Data for this task:
________________________

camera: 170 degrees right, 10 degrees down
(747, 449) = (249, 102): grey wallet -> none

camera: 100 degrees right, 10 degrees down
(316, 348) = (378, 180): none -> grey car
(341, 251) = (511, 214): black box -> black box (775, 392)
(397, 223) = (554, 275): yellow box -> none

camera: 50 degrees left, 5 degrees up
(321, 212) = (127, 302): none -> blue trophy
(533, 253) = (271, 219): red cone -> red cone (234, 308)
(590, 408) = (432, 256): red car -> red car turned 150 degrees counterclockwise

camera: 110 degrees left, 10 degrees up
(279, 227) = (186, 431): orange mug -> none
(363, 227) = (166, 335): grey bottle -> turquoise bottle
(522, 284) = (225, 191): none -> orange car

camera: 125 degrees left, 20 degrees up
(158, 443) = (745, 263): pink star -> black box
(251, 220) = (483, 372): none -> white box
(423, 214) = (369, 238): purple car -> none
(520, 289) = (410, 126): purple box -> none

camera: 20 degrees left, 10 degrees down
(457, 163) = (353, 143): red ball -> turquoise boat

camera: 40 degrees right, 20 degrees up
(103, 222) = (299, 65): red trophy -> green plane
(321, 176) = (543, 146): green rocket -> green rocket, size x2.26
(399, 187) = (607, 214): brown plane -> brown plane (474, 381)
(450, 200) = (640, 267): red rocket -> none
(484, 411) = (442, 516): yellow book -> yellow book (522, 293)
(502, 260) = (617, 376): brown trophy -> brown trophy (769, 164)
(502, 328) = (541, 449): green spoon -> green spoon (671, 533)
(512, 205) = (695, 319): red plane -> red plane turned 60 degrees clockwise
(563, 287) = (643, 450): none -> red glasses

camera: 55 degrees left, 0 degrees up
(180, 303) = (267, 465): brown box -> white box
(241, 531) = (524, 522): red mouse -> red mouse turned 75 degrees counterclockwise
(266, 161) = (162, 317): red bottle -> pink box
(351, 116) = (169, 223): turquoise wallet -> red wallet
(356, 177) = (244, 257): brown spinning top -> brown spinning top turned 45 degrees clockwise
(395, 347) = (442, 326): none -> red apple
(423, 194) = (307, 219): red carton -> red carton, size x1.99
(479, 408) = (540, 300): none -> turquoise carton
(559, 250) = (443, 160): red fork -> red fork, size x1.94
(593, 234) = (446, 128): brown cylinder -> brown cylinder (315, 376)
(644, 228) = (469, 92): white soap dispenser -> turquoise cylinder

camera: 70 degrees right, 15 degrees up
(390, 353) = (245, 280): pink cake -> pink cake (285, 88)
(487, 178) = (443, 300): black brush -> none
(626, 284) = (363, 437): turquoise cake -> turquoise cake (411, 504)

________________________

Problem statement: Using the material above, transcribe exactly the lines from the line with "(321, 212) = (127, 302): none -> blue trophy" to the line with "(423, 194) = (307, 219): red"; both count, and nothing else goes in.

Solution:
(321, 212) = (127, 302): none -> blue trophy
(533, 253) = (271, 219): red cone -> red cone (234, 308)
(590, 408) = (432, 256): red car -> red car turned 150 degrees counterclockwise

camera: 110 degrees left, 10 degrees up
(279, 227) = (186, 431): orange mug -> none
(363, 227) = (166, 335): grey bottle -> turquoise bottle
(522, 284) = (225, 191): none -> orange car

camera: 125 degrees left, 20 degrees up
(158, 443) = (745, 263): pink star -> black box
(251, 220) = (483, 372): none -> white box
(423, 214) = (369, 238): purple car -> none
(520, 289) = (410, 126): purple box -> none

camera: 20 degrees left, 10 degrees down
(457, 163) = (353, 143): red ball -> turquoise boat

camera: 40 degrees right, 20 degrees up
(103, 222) = (299, 65): red trophy -> green plane
(321, 176) = (543, 146): green rocket -> green rocket, size x2.26
(399, 187) = (607, 214): brown plane -> brown plane (474, 381)
(450, 200) = (640, 267): red rocket -> none
(484, 411) = (442, 516): yellow book -> yellow book (522, 293)
(502, 260) = (617, 376): brown trophy -> brown trophy (769, 164)
(502, 328) = (541, 449): green spoon -> green spoon (671, 533)
(512, 205) = (695, 319): red plane -> red plane turned 60 degrees clockwise
(563, 287) = (643, 450): none -> red glasses

camera: 55 degrees left, 0 degrees up
(180, 303) = (267, 465): brown box -> white box
(241, 531) = (524, 522): red mouse -> red mouse turned 75 degrees counterclockwise
(266, 161) = (162, 317): red bottle -> pink box
(351, 116) = (169, 223): turquoise wallet -> red wallet
(356, 177) = (244, 257): brown spinning top -> brown spinning top turned 45 degrees clockwise
(395, 347) = (442, 326): none -> red apple
(423, 194) = (307, 219): red carton -> red carton, size x1.99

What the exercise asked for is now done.